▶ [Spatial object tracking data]
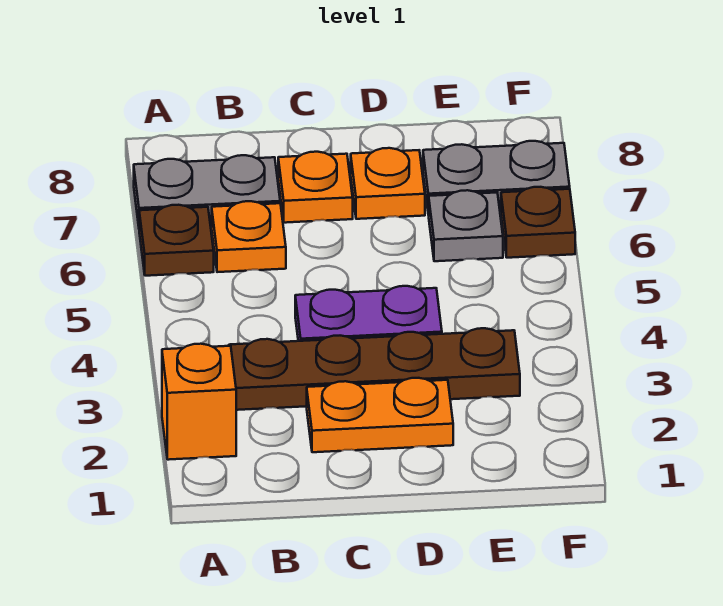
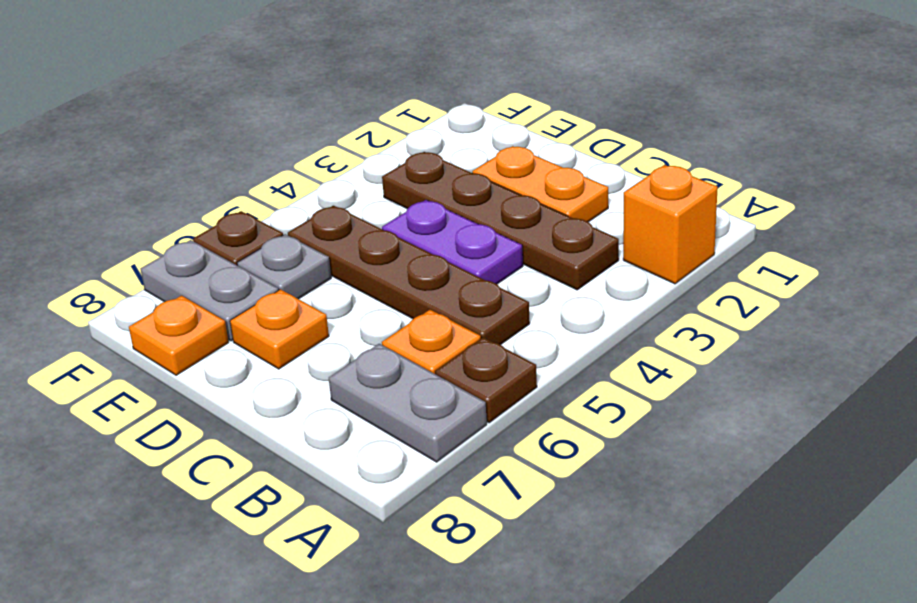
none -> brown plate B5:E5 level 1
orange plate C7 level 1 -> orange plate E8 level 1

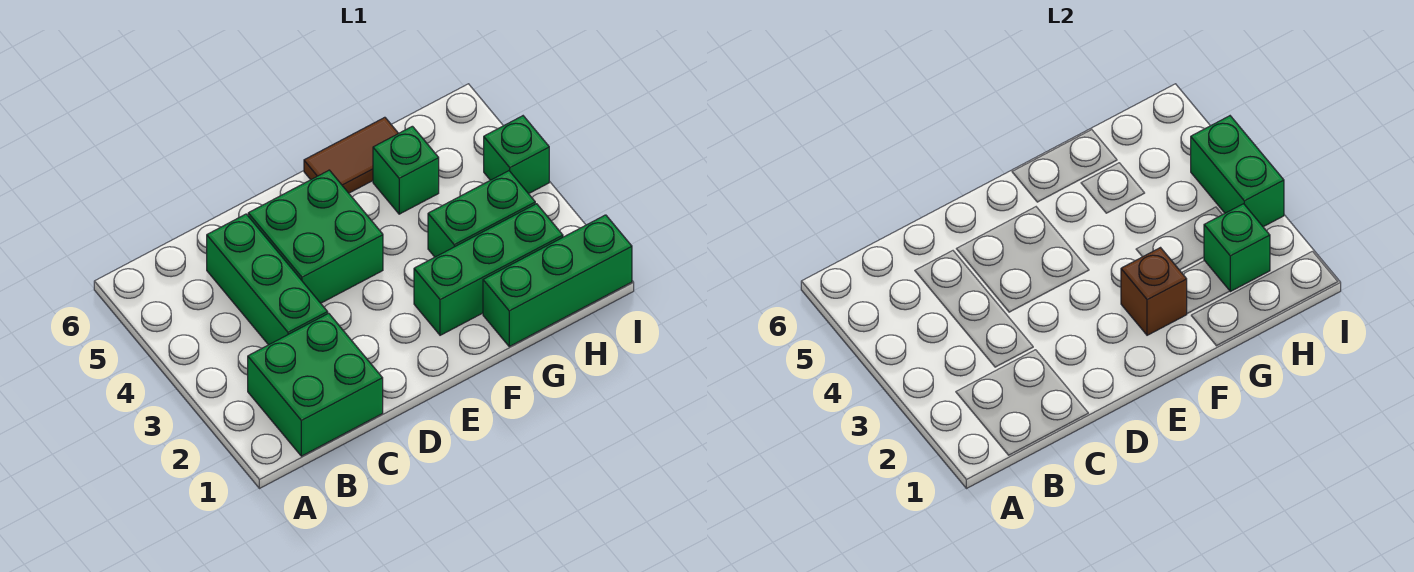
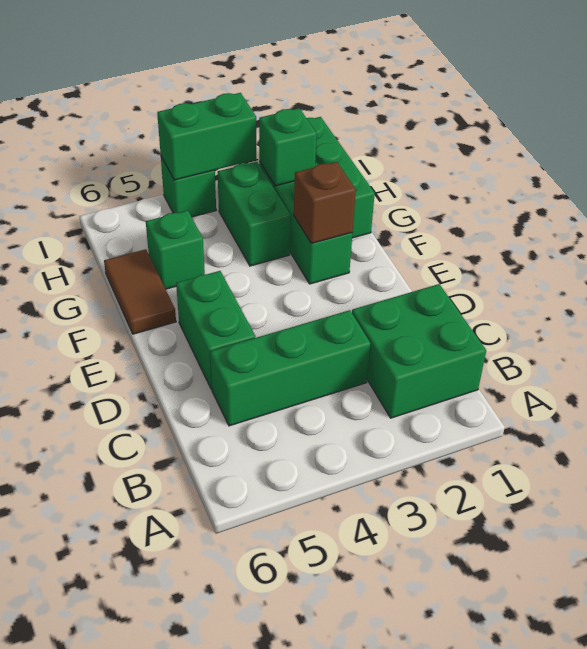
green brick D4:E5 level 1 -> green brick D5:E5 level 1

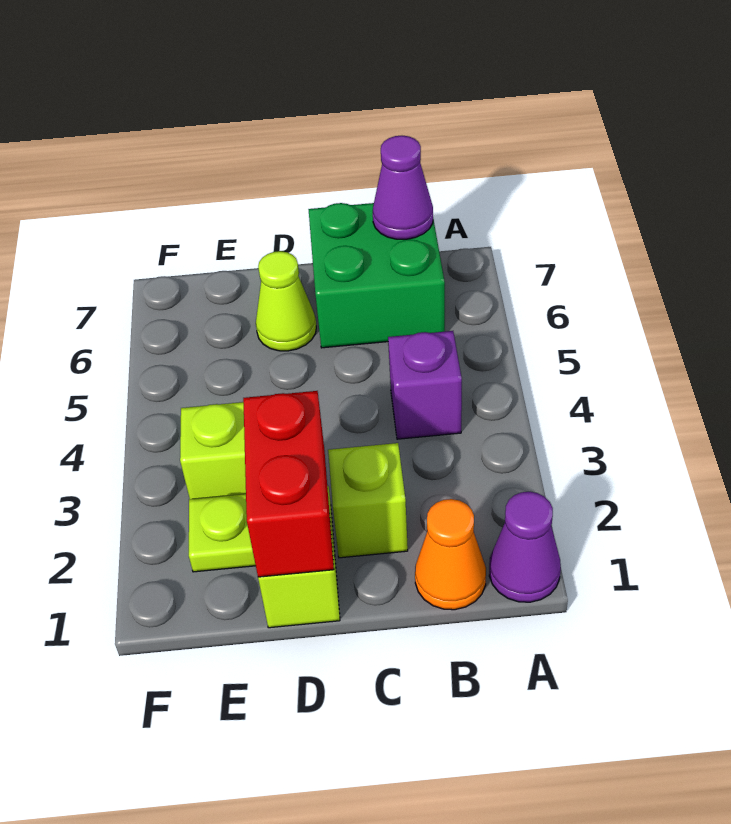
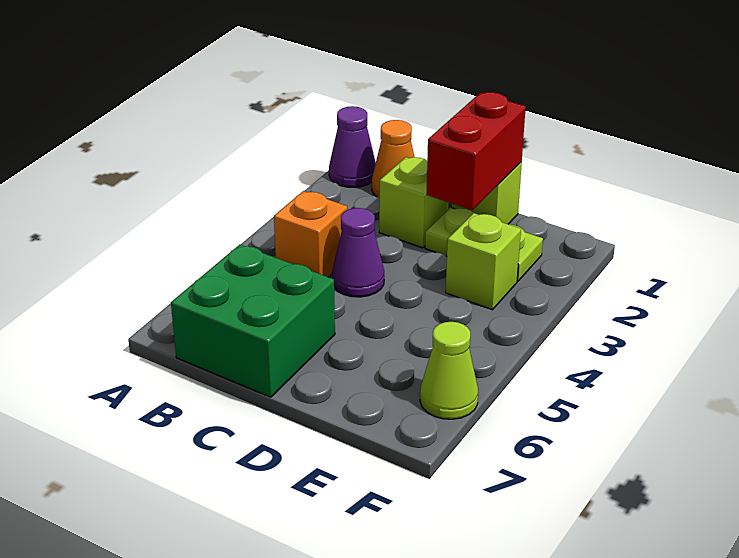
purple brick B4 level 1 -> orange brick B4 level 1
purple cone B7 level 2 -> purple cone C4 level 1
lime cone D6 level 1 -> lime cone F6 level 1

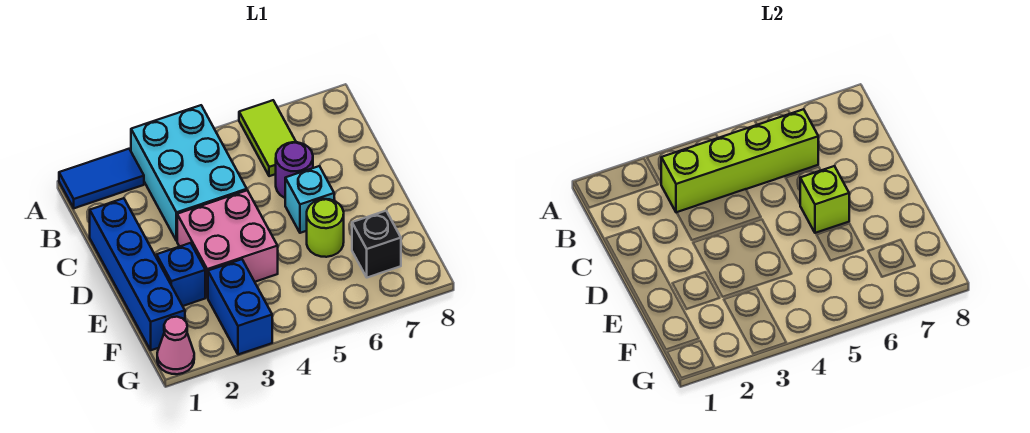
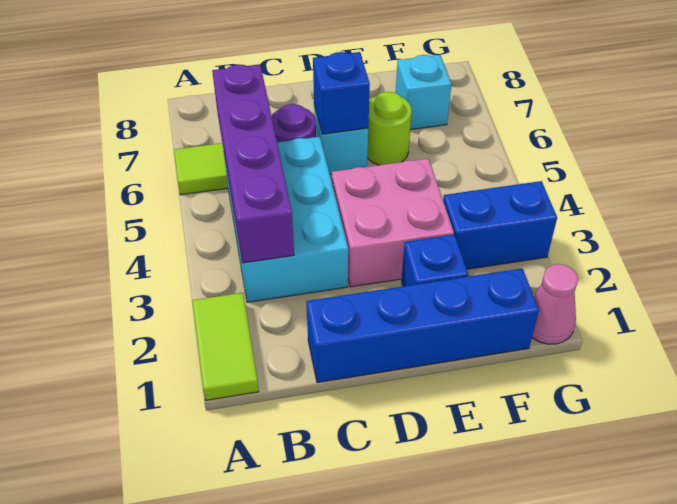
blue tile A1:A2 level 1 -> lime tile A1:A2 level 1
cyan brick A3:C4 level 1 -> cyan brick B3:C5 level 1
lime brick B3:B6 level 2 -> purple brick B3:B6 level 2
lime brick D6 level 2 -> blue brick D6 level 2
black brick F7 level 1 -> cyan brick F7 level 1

▶ [What the task requires]
Only the entries themselves should be output, word for word, with all pictures omitted.

▶ [The answer]
none -> brown plate B5:E5 level 1
orange plate C7 level 1 -> orange plate E8 level 1

green brick D4:E5 level 1 -> green brick D5:E5 level 1

purple brick B4 level 1 -> orange brick B4 level 1
purple cone B7 level 2 -> purple cone C4 level 1
lime cone D6 level 1 -> lime cone F6 level 1

blue tile A1:A2 level 1 -> lime tile A1:A2 level 1
cyan brick A3:C4 level 1 -> cyan brick B3:C5 level 1
lime brick B3:B6 level 2 -> purple brick B3:B6 level 2
lime brick D6 level 2 -> blue brick D6 level 2
black brick F7 level 1 -> cyan brick F7 level 1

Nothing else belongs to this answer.